▸ PROVIDED INFORMATION:
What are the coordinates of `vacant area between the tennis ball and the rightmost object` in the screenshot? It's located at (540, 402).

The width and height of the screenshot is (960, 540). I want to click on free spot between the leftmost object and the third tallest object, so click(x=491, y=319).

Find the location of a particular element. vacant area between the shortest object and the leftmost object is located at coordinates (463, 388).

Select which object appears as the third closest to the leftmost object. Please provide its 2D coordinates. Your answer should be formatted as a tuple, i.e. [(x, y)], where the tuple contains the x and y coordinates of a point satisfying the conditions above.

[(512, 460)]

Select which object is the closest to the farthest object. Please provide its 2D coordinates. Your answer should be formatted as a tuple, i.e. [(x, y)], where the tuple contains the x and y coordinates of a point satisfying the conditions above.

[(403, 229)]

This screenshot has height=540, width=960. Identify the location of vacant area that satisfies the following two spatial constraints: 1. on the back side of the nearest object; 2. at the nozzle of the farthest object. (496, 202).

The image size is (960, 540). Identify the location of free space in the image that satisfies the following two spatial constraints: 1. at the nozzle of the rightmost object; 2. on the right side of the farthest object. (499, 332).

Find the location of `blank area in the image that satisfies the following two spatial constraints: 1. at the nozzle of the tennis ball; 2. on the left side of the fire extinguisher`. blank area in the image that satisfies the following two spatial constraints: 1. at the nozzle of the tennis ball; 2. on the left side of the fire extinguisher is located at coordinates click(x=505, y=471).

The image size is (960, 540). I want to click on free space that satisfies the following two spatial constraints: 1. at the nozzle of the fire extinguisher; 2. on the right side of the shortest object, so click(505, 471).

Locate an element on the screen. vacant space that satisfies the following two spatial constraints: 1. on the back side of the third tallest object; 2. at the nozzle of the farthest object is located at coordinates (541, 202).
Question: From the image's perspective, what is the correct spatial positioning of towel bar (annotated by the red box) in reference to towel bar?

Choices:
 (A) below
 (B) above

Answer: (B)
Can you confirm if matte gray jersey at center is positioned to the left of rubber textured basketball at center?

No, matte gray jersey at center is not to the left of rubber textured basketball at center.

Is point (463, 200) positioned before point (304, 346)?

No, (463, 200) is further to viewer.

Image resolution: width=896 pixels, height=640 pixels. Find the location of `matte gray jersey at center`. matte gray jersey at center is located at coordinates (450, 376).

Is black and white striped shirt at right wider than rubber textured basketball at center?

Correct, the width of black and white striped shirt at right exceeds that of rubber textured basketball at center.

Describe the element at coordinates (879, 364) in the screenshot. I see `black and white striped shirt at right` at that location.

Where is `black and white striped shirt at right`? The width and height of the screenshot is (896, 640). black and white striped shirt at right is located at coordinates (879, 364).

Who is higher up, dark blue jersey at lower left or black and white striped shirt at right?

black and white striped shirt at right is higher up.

▸ CHALLENGE:
Rewrite the rows from the line that contains "[(403, 229)]" through the line that contains "coordinates click(x=505, y=471).", inclusive, with every "nozzle" changed to "spout" and nothing else altered.

▸ ANSWER FOR THIS EXERCISE:
[(403, 229)]

This screenshot has height=540, width=960. Identify the location of vacant area that satisfies the following two spatial constraints: 1. on the back side of the nearest object; 2. at the spout of the farthest object. (496, 202).

The image size is (960, 540). Identify the location of free space in the image that satisfies the following two spatial constraints: 1. at the spout of the rightmost object; 2. on the right side of the farthest object. (499, 332).

Find the location of `blank area in the image that satisfies the following two spatial constraints: 1. at the spout of the tennis ball; 2. on the left side of the fire extinguisher`. blank area in the image that satisfies the following two spatial constraints: 1. at the spout of the tennis ball; 2. on the left side of the fire extinguisher is located at coordinates click(x=505, y=471).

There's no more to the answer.